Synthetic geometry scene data

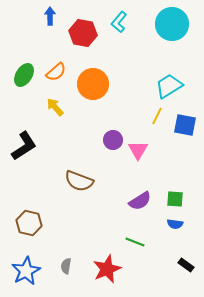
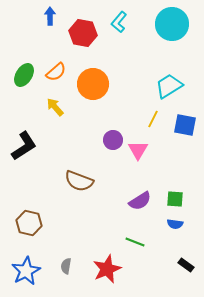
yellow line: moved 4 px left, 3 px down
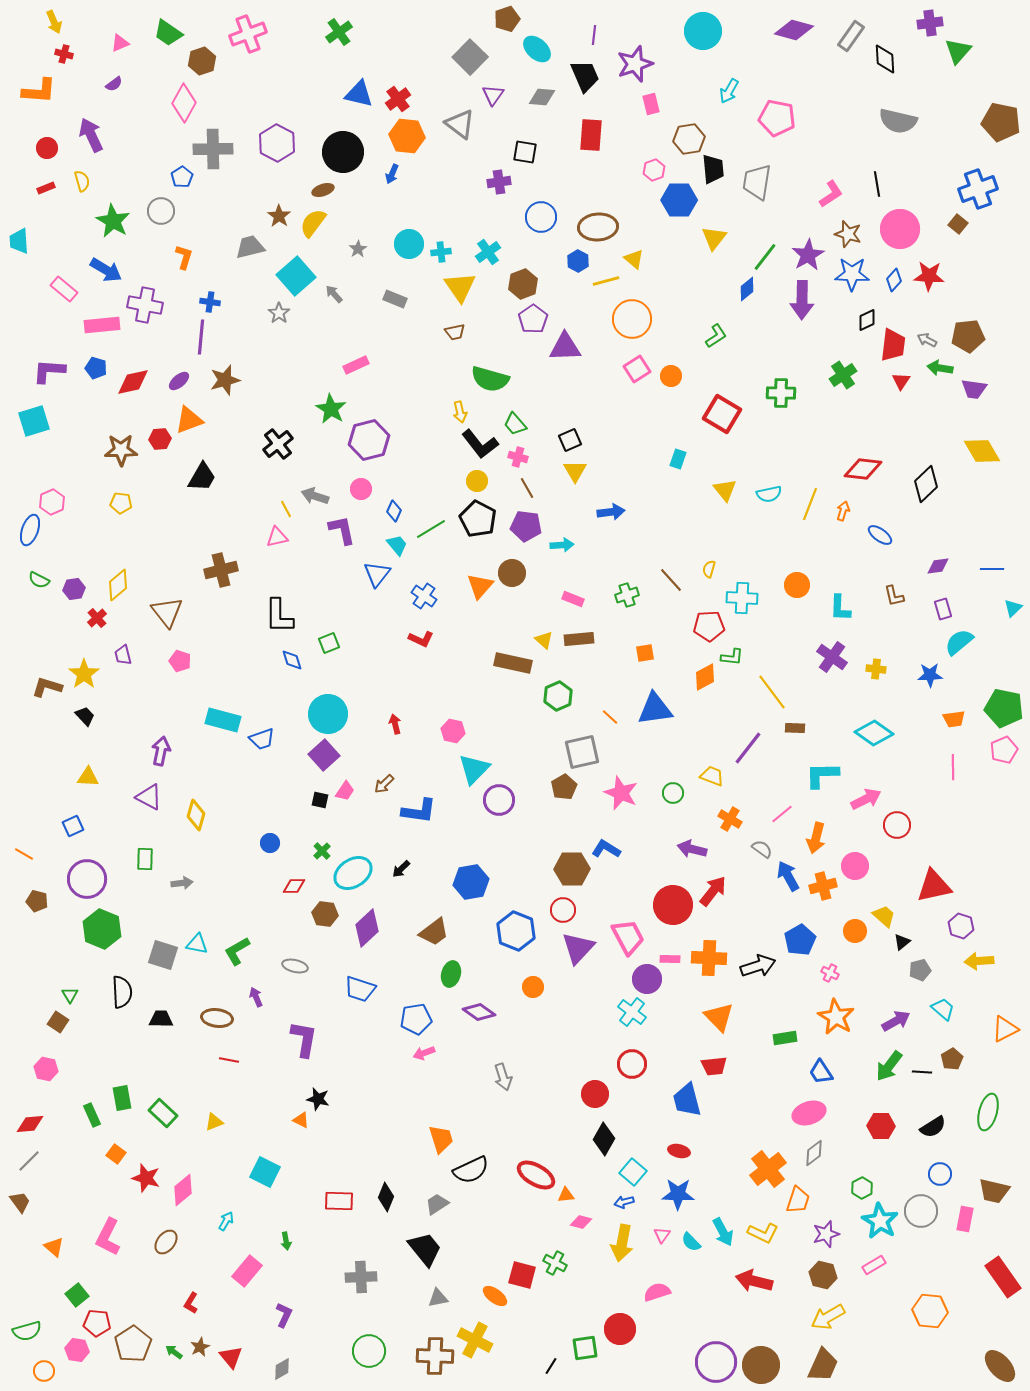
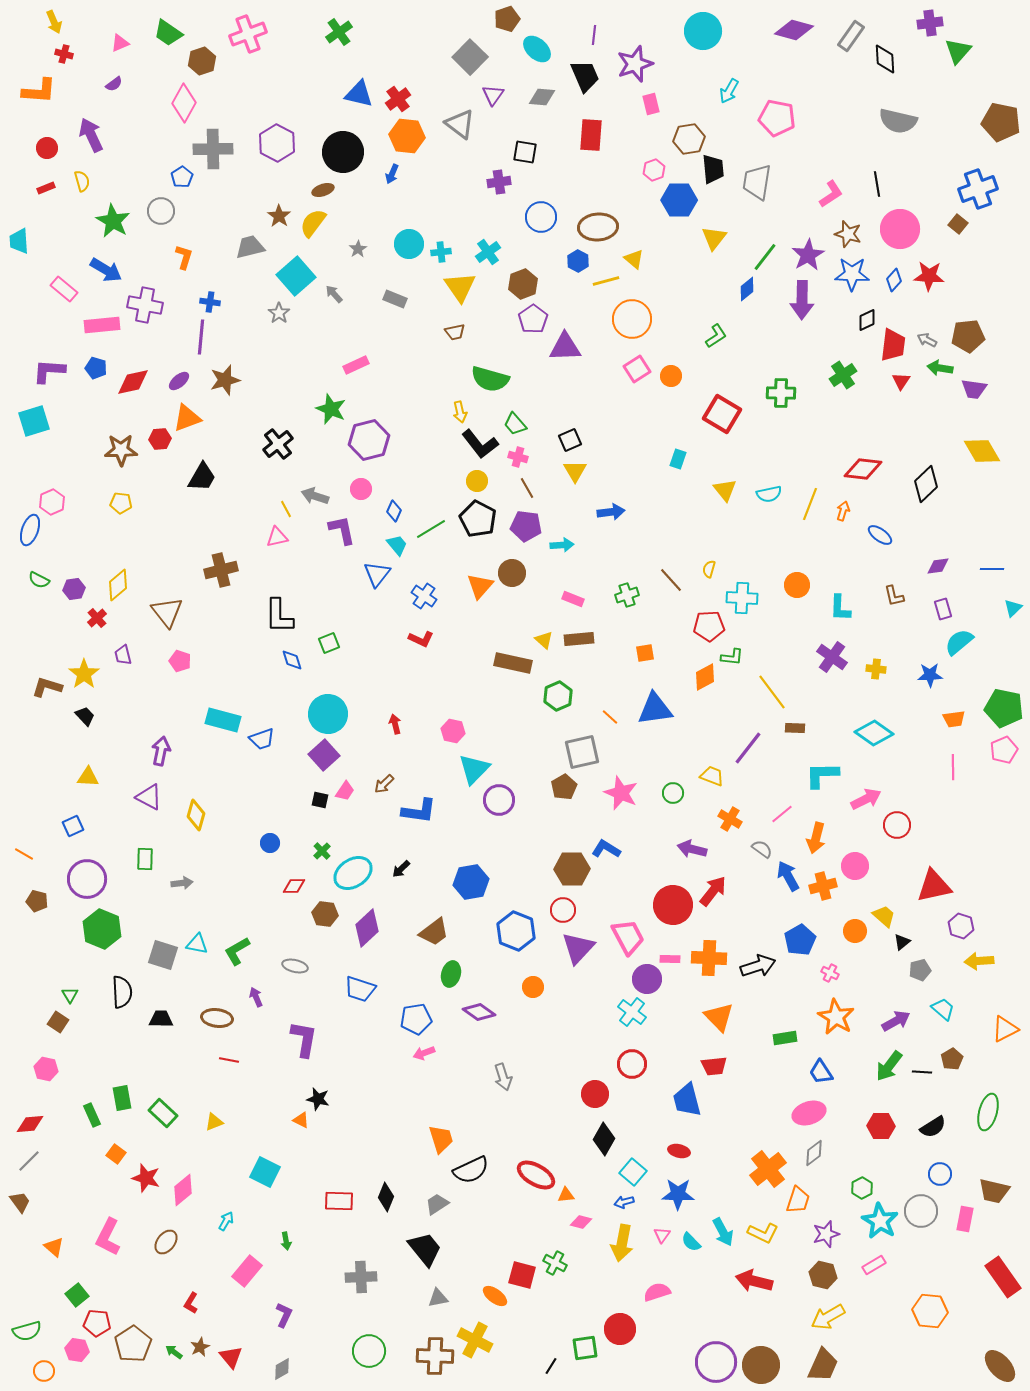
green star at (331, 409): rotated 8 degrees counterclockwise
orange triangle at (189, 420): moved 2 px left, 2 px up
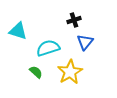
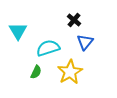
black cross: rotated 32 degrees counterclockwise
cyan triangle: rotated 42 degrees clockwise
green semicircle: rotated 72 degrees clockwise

WHAT IS NEEDED
What is needed is an exact copy of the data, without any pictures.

REPLY
yellow line: moved 4 px left, 3 px down
green star at (331, 409): rotated 8 degrees counterclockwise
orange triangle at (189, 420): moved 2 px left, 2 px up
black cross: rotated 32 degrees counterclockwise
cyan triangle: rotated 42 degrees clockwise
green semicircle: rotated 72 degrees clockwise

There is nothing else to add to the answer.